### Assigned task:
The result should be an exact copy of the lines from the one with "brown glue stick [336,22,367,93]" through the last line of the data below, both included.

### Recorded information:
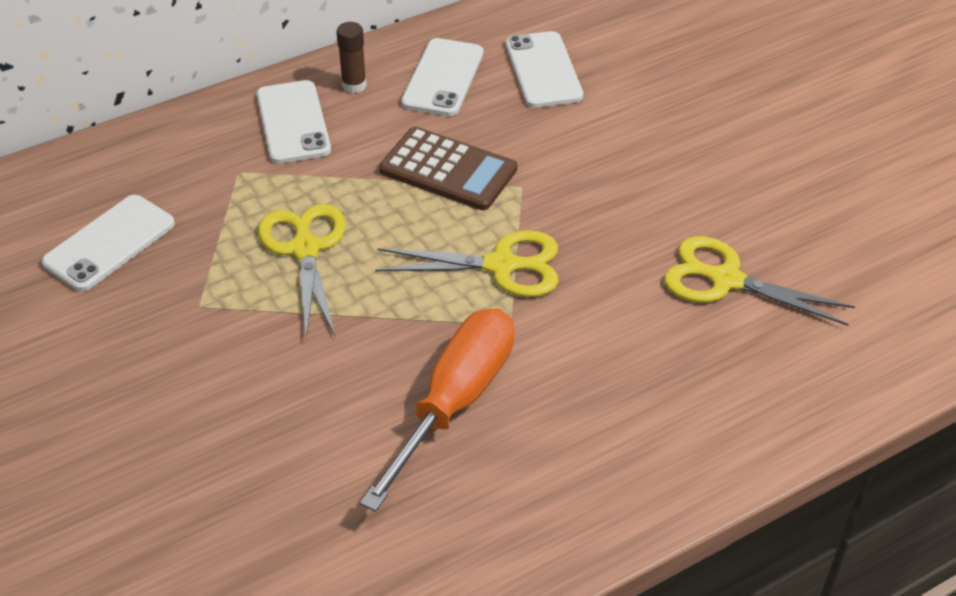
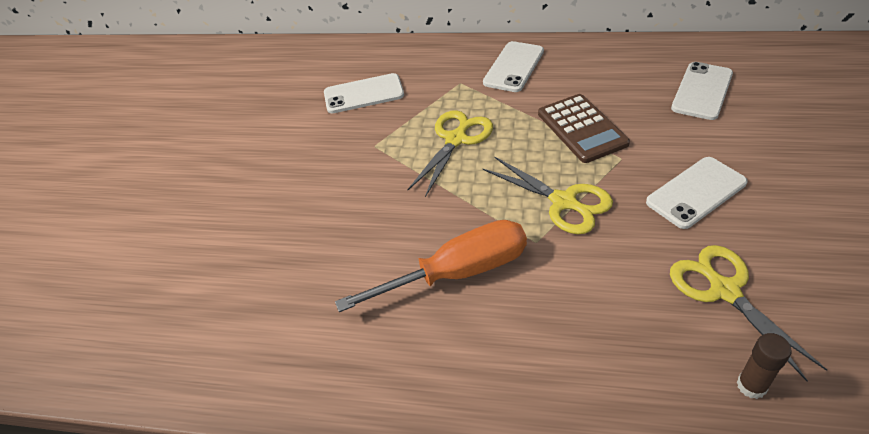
camera: 45 degrees right, 0 degrees up
brown glue stick [336,22,367,93] -> brown glue stick moved to [737,333,791,399]
white phone [401,38,483,116] -> white phone moved to [646,157,747,229]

### Solution:
brown glue stick [336,22,367,93] -> brown glue stick moved to [737,333,791,399]
white phone [401,38,483,116] -> white phone moved to [646,157,747,229]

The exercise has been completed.